Top of Entries provided
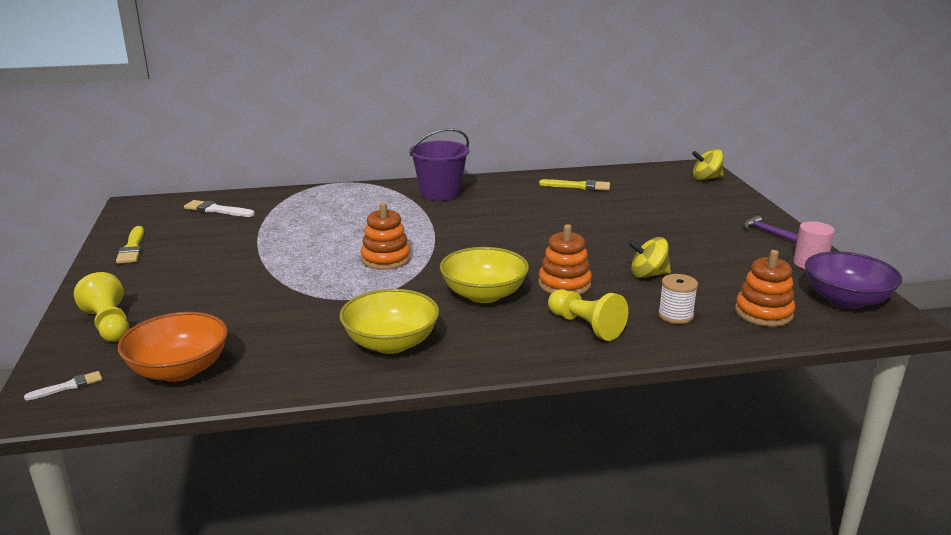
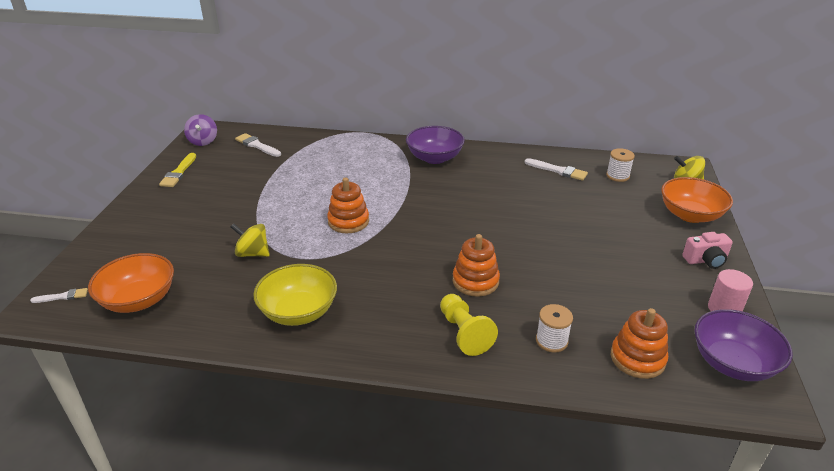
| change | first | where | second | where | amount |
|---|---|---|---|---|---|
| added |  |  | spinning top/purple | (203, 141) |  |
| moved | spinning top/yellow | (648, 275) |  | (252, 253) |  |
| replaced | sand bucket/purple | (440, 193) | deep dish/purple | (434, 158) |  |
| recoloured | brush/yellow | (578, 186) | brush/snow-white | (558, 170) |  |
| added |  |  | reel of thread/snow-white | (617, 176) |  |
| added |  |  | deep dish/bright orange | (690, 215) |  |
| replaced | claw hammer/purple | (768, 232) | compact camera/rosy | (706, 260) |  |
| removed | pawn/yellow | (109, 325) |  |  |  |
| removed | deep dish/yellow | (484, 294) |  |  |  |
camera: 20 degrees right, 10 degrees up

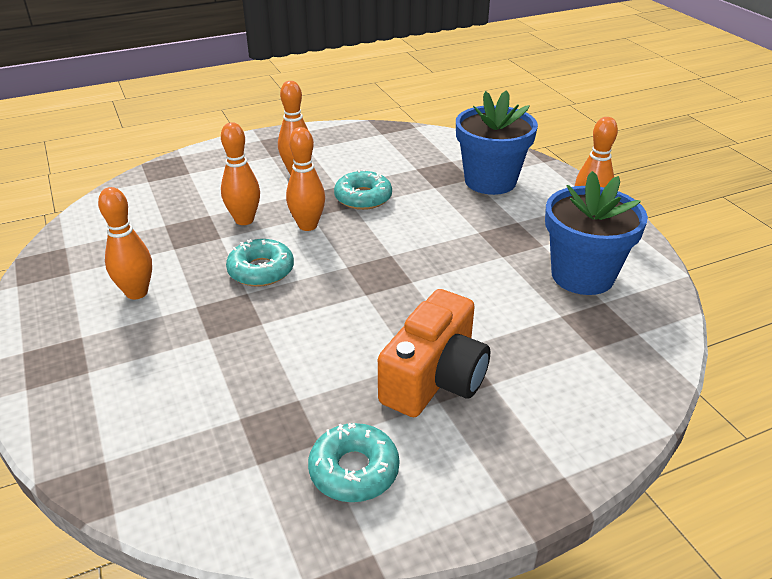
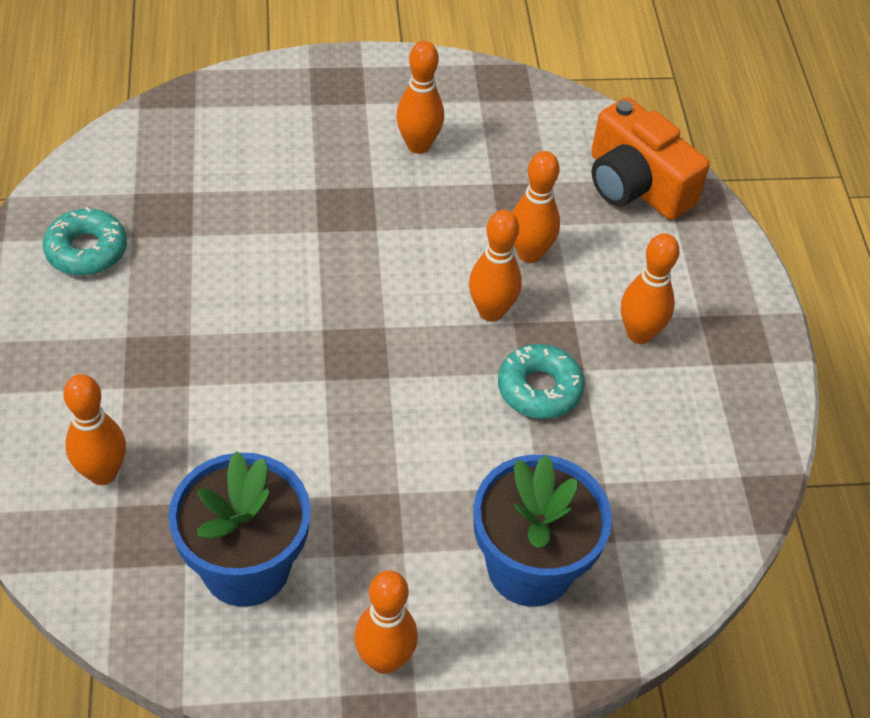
| change | first | where | second | where | amount |
|---|---|---|---|---|---|
| added |  |  | bowling pin/bright orange | (103, 473) |  |
| moved | compact camera/bright orange | (435, 378) |  | (636, 185) |  |
| removed | doughnut/turquoise | (261, 270) |  |  |  |
camera: 105 degrees right, 15 degrees up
Bottom of Entries provided
_What you should do_: Check each line of the records for the word "replaced" and extract those that contain it.

_Solution to this exercise_:
| replaced | sand bucket/purple | (440, 193) | deep dish/purple | (434, 158) |  |
| replaced | claw hammer/purple | (768, 232) | compact camera/rosy | (706, 260) |  |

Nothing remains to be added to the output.